> Aim of the exercise
After locating the line that contains "(524, 143) = (815, 434): purple" in the data below, set down exactly that line and each one after it through the line that contains "camera: 50 degrees left, 10 degrees down", and nothing more.
+++ Provided material
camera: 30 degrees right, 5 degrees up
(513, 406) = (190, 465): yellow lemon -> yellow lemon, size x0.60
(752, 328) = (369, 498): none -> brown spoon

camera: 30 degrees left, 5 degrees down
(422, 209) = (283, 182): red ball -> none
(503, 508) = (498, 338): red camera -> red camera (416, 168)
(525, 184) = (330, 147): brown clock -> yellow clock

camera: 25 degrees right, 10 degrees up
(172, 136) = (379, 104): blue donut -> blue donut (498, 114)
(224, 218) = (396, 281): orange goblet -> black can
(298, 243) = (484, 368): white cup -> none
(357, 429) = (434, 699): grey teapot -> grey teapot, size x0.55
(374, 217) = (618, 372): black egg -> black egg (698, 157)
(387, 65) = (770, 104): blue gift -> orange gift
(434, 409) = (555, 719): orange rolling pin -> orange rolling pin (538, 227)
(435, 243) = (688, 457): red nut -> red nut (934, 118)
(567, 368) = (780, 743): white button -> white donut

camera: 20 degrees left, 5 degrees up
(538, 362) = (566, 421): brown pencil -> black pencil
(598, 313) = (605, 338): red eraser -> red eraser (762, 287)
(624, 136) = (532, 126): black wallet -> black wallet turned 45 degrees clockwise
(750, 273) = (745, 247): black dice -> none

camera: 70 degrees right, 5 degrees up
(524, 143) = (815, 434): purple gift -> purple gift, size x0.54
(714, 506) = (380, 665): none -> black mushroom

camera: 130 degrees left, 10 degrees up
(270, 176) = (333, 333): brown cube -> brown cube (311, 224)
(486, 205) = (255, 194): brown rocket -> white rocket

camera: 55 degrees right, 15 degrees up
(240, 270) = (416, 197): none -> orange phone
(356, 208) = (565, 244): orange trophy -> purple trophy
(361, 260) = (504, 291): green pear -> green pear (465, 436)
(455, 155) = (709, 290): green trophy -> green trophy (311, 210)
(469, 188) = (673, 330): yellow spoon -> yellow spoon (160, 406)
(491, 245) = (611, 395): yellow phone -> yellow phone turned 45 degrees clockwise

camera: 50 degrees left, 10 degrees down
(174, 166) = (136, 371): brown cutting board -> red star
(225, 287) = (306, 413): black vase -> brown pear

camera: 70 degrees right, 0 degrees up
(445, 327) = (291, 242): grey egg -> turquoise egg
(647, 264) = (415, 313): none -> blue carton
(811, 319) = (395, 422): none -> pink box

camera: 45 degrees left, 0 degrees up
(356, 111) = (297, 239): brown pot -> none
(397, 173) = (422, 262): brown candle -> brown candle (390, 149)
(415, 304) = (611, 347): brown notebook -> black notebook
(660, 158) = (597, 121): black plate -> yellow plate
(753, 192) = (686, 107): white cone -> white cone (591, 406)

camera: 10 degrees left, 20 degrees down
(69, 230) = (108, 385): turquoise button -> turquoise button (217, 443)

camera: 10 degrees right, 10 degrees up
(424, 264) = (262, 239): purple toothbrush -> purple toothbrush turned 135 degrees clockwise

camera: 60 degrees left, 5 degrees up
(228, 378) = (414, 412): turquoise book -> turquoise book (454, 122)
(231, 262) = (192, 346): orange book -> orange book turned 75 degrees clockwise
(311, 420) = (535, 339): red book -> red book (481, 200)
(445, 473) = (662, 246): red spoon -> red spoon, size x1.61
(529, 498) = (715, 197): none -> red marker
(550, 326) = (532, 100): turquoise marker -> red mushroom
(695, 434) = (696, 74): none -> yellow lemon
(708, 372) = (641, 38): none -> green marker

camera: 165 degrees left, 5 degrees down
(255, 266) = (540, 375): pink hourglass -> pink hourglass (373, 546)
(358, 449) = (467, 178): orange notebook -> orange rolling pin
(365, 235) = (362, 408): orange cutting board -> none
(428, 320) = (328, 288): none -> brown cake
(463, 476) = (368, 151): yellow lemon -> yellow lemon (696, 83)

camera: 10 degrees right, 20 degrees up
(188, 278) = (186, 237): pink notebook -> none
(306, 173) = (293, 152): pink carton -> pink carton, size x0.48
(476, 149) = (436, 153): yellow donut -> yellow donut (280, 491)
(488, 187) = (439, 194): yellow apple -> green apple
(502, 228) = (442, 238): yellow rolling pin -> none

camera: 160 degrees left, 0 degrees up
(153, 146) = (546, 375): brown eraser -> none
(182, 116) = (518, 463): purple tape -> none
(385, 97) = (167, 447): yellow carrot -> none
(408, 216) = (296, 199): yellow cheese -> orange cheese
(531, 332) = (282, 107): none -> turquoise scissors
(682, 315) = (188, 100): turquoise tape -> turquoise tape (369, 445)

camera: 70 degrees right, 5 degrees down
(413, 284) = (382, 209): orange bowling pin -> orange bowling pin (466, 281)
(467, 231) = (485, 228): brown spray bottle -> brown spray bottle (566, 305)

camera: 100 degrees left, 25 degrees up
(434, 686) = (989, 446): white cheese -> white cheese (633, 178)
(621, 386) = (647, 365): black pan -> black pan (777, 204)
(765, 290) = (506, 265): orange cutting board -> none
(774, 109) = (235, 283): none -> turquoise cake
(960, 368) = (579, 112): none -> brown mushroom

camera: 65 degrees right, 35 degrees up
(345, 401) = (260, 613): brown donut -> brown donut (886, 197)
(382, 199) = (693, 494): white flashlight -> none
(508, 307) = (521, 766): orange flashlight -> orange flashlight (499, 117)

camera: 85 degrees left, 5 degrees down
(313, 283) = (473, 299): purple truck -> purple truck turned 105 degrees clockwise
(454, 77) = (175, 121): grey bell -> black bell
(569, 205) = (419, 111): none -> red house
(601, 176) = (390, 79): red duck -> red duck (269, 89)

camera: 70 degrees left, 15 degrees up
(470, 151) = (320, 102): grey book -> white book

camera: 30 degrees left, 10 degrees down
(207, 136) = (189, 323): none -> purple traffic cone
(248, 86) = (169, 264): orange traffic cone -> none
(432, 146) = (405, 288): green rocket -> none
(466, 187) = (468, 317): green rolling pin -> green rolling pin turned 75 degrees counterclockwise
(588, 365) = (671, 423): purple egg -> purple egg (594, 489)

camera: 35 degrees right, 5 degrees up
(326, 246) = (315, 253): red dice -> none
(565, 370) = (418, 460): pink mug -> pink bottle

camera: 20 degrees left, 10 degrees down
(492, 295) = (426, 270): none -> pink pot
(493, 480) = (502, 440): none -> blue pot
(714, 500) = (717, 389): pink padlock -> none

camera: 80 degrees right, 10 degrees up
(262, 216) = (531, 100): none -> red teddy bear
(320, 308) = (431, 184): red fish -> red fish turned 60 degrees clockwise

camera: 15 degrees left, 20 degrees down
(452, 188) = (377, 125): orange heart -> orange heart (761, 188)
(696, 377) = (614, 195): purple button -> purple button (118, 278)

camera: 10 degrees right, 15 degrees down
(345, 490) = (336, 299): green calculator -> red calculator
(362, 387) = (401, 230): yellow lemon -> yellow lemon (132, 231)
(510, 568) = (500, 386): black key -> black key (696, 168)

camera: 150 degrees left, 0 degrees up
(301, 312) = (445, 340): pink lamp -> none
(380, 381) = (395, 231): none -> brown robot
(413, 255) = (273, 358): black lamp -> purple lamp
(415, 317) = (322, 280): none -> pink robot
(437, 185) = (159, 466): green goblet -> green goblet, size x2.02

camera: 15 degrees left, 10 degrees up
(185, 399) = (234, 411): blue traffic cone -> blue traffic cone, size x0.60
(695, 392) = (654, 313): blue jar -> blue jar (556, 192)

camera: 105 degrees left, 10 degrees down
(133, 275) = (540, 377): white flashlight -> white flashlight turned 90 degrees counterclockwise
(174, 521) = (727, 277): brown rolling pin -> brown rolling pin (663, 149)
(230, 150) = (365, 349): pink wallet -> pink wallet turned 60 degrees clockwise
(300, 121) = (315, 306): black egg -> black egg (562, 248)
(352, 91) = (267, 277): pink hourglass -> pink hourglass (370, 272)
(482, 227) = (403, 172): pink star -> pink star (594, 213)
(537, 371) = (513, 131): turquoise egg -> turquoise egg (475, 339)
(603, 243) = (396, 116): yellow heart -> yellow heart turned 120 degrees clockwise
++++++
> Solution to this problem
(524, 143) = (815, 434): purple gift -> purple gift, size x0.54
(714, 506) = (380, 665): none -> black mushroom

camera: 130 degrees left, 10 degrees up
(270, 176) = (333, 333): brown cube -> brown cube (311, 224)
(486, 205) = (255, 194): brown rocket -> white rocket

camera: 55 degrees right, 15 degrees up
(240, 270) = (416, 197): none -> orange phone
(356, 208) = (565, 244): orange trophy -> purple trophy
(361, 260) = (504, 291): green pear -> green pear (465, 436)
(455, 155) = (709, 290): green trophy -> green trophy (311, 210)
(469, 188) = (673, 330): yellow spoon -> yellow spoon (160, 406)
(491, 245) = (611, 395): yellow phone -> yellow phone turned 45 degrees clockwise

camera: 50 degrees left, 10 degrees down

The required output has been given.